**Data records:**

━━━━━━━━━━

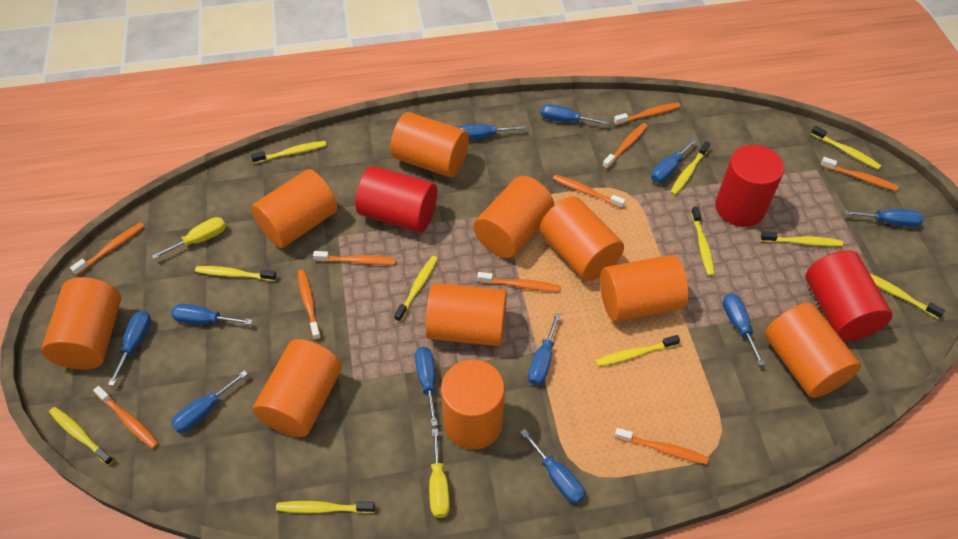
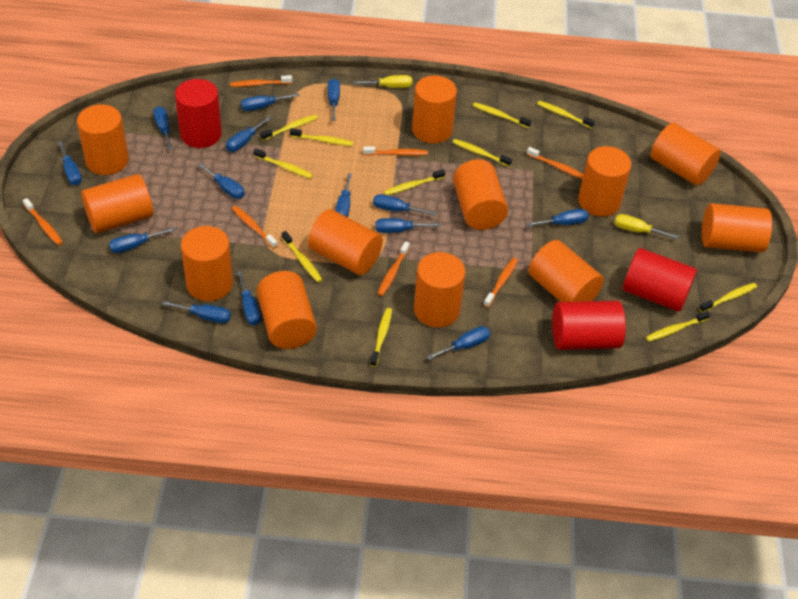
blue screwdriver: 11 -> 14
orange cylinder: 10 -> 12
orange toothbrush: 10 -> 7

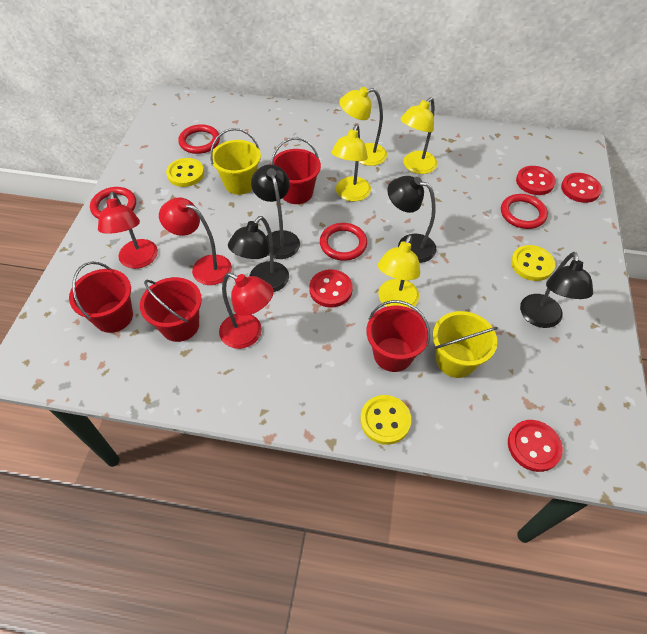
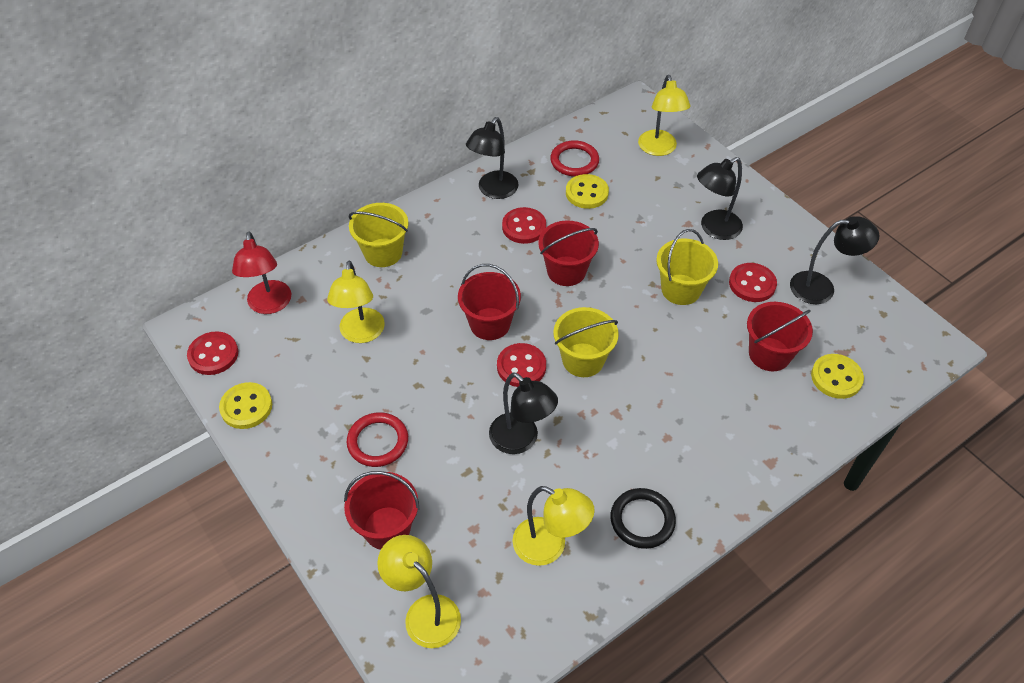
black ring: 0 -> 1
red lamp: 3 -> 1
red ring: 4 -> 2
yellow bucket: 2 -> 3

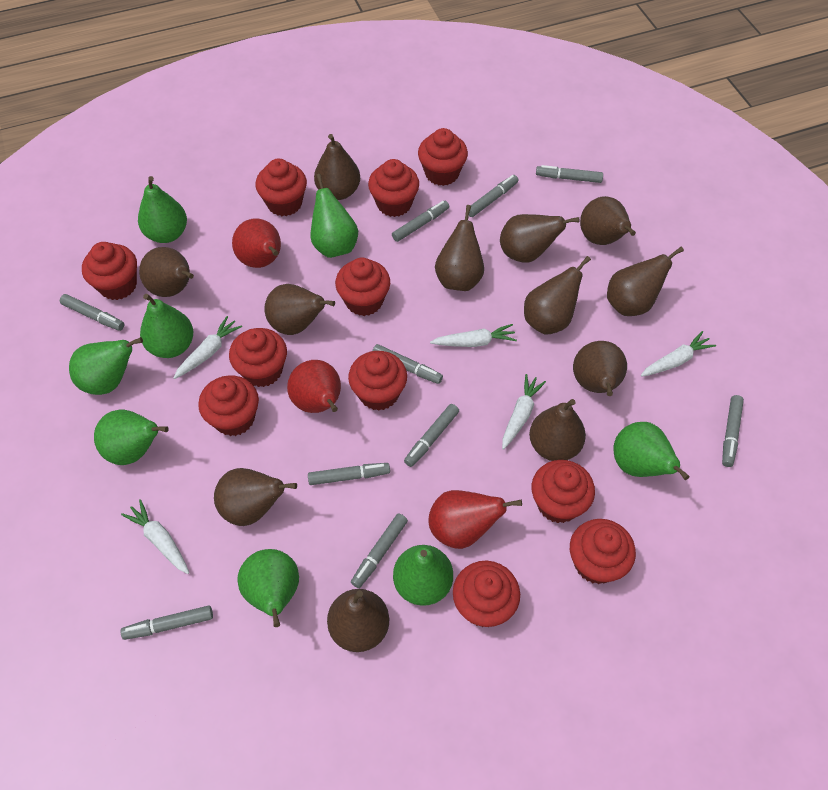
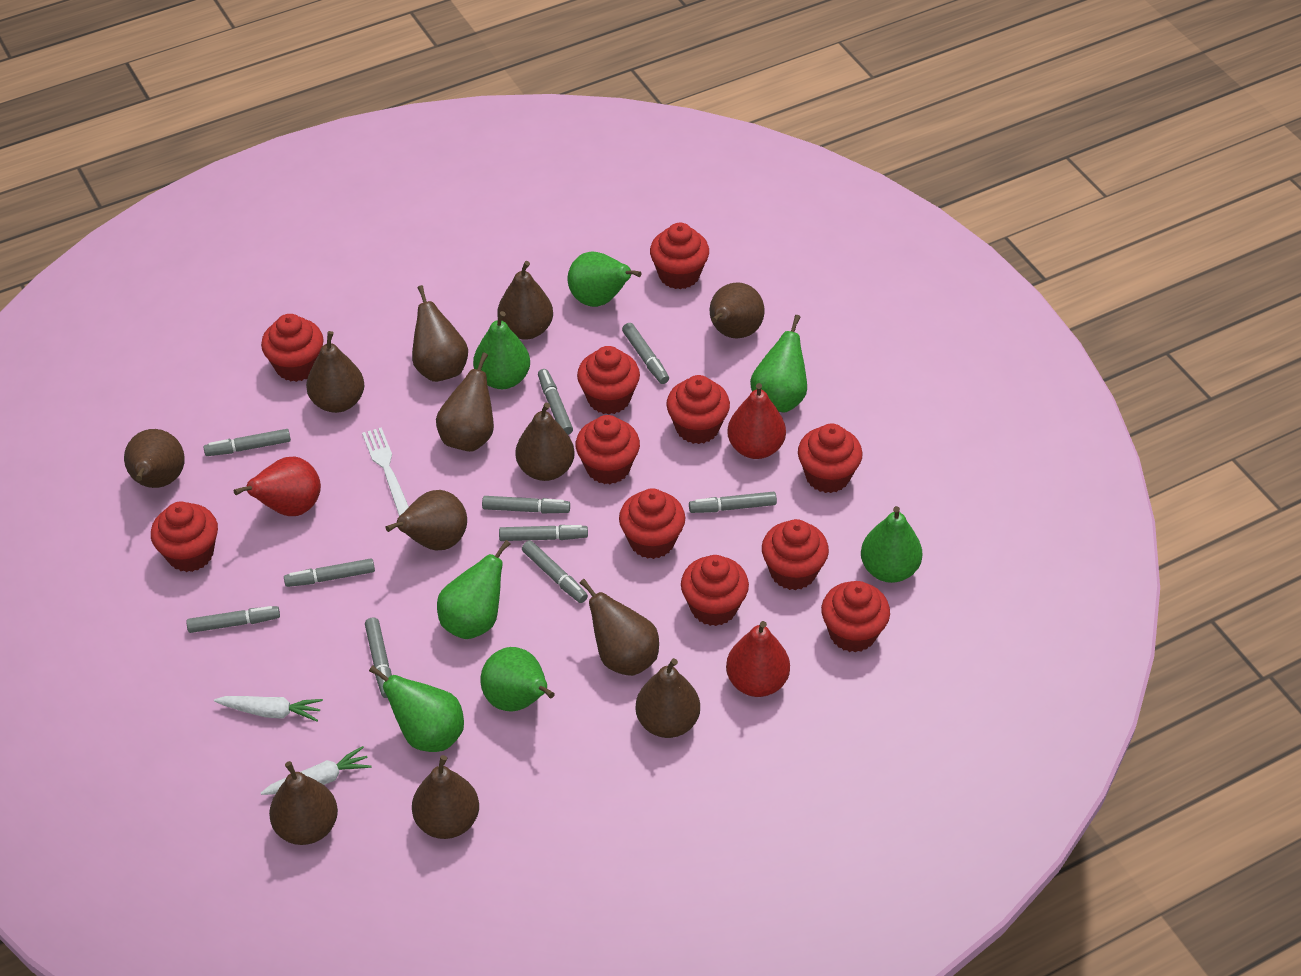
green pear: 8 -> 7
white carrot: 5 -> 2
white fork: 0 -> 1

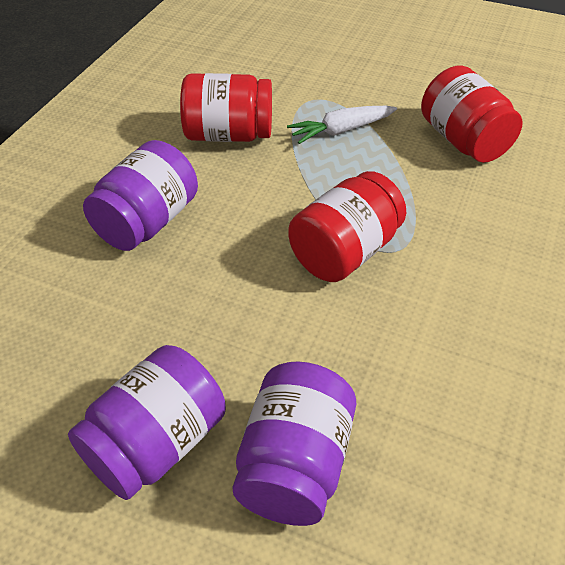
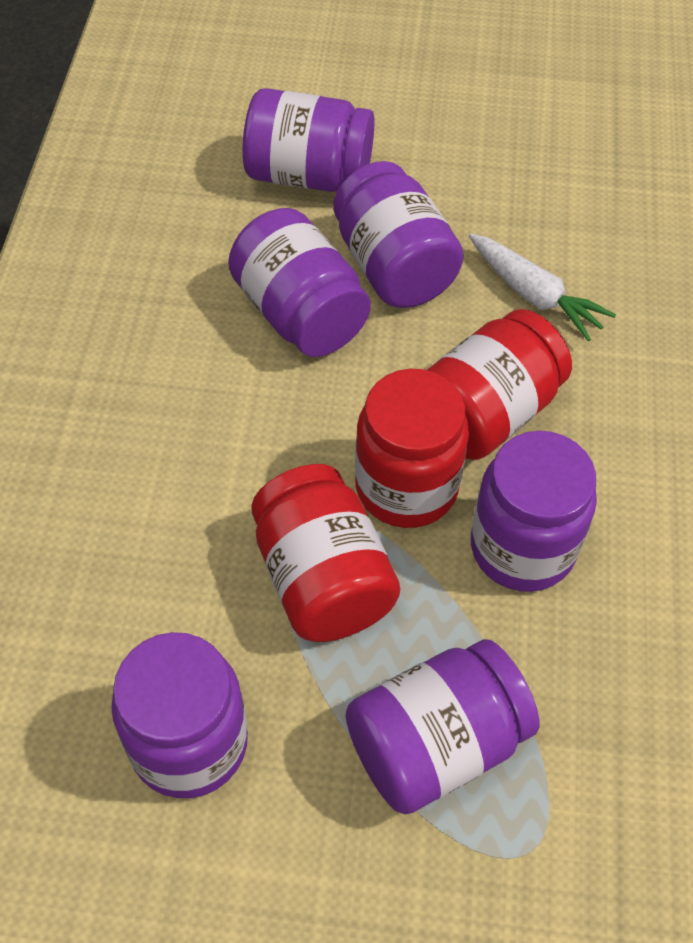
purple jar: 3 -> 6

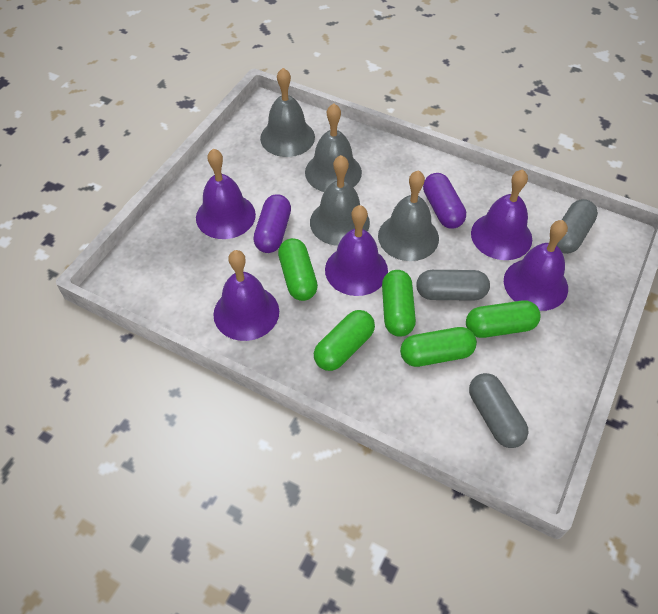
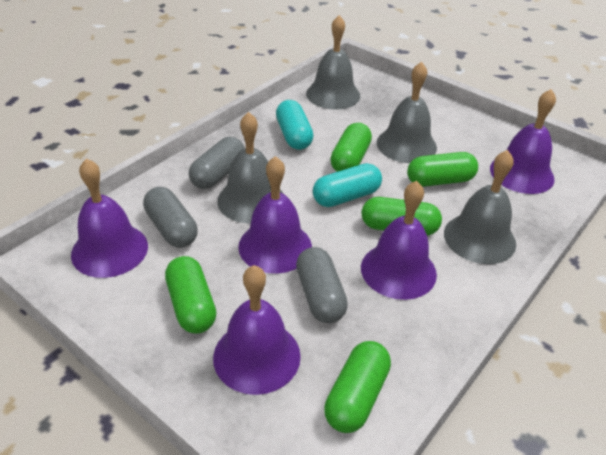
purple capsule: 2 -> 0
turquoise capsule: 0 -> 2

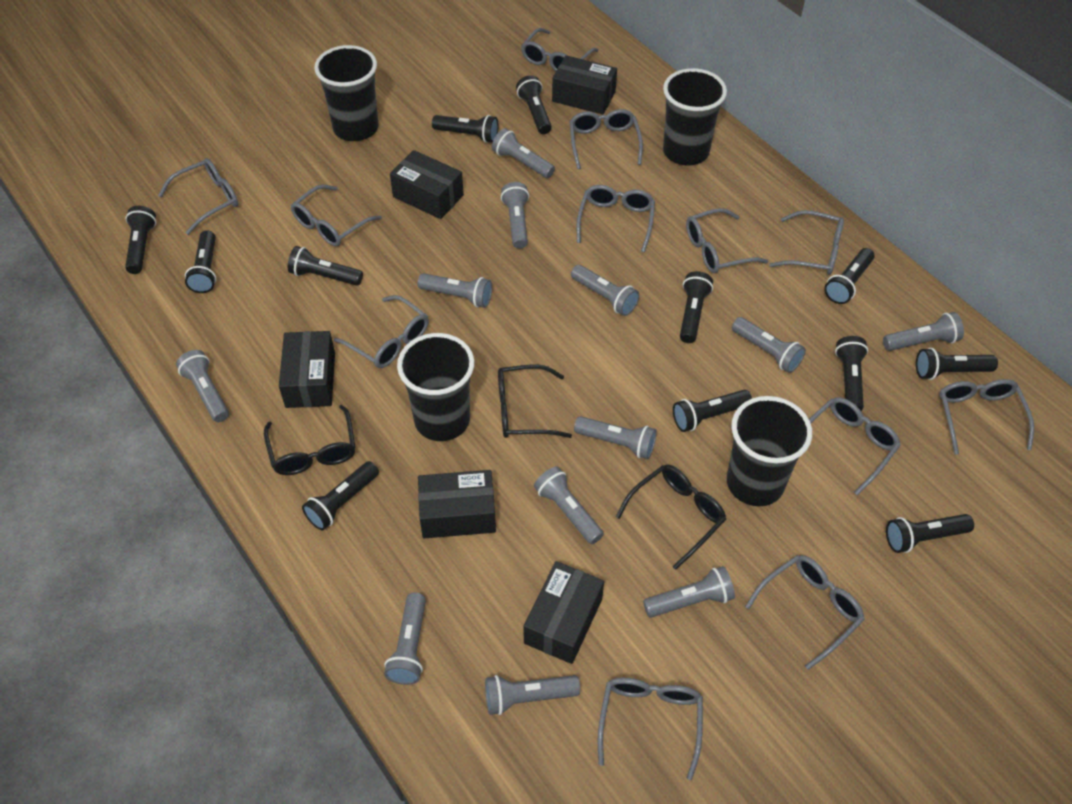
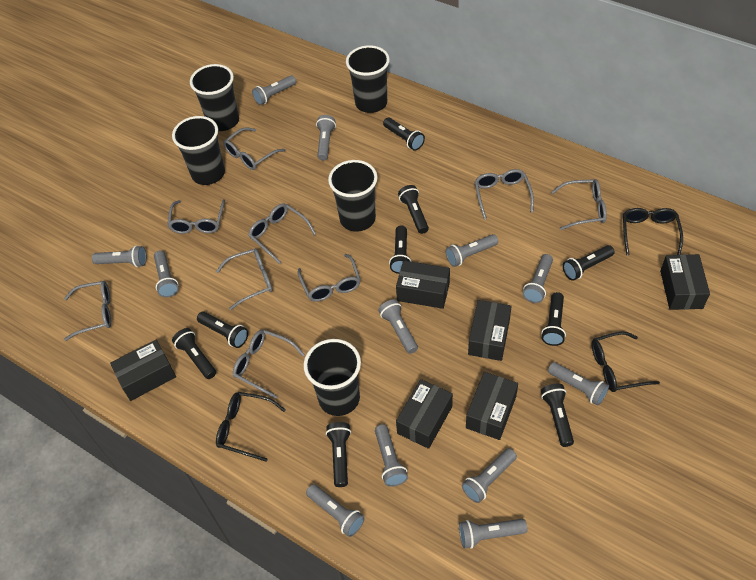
black box: 5 -> 6
black cup: 4 -> 5
black flashlight: 12 -> 9
grey glasses: 12 -> 9

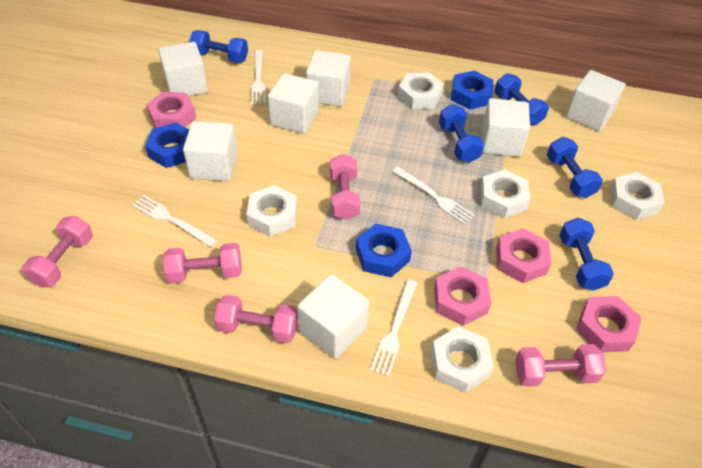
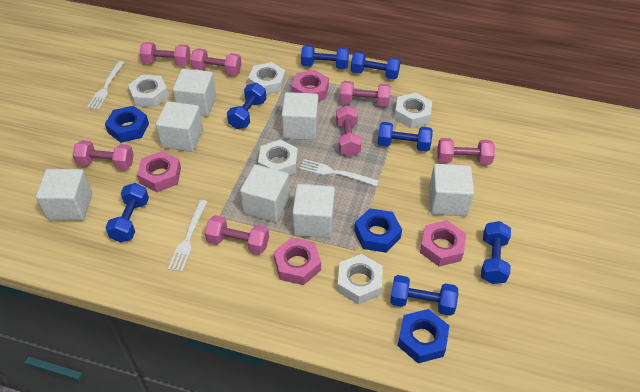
blue dumbbell: 5 -> 7
pink dumbbell: 5 -> 7
white fork: 4 -> 3

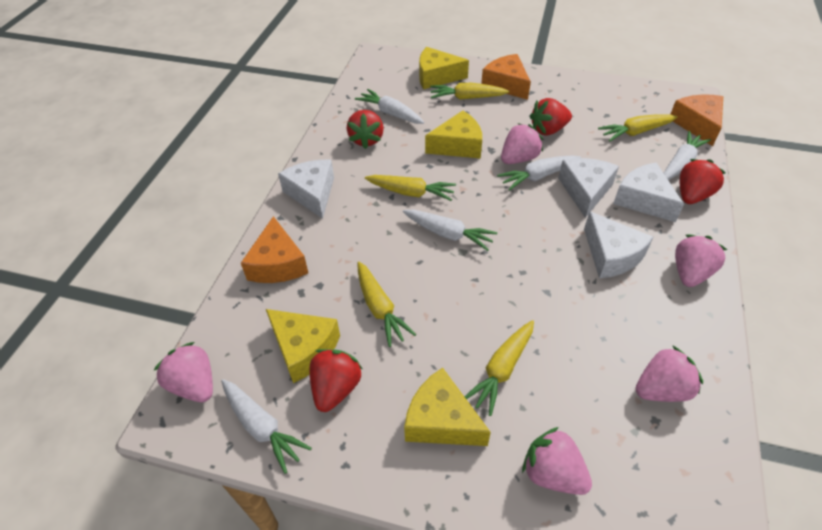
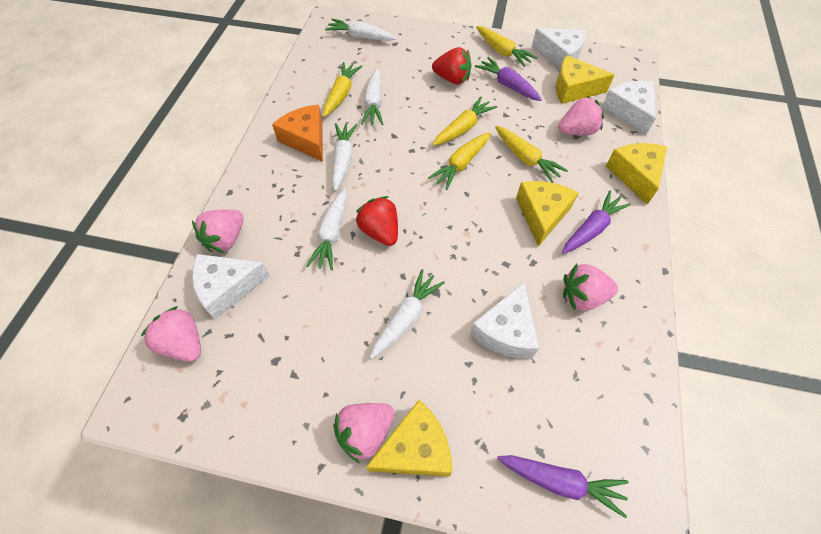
orange cheese: 3 -> 1
purple carrot: 0 -> 3
red strawberry: 4 -> 2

━━━━━━━━━━

**What you need to do:** For this exercise, write out exactly the lines from the one with "purple jar: 3 -> 6" through the last line of the records, inclusive, and leave each picture out.

**Task result:**
purple jar: 3 -> 6

purple capsule: 2 -> 0
turquoise capsule: 0 -> 2

black box: 5 -> 6
black cup: 4 -> 5
black flashlight: 12 -> 9
grey glasses: 12 -> 9

blue dumbbell: 5 -> 7
pink dumbbell: 5 -> 7
white fork: 4 -> 3

orange cheese: 3 -> 1
purple carrot: 0 -> 3
red strawberry: 4 -> 2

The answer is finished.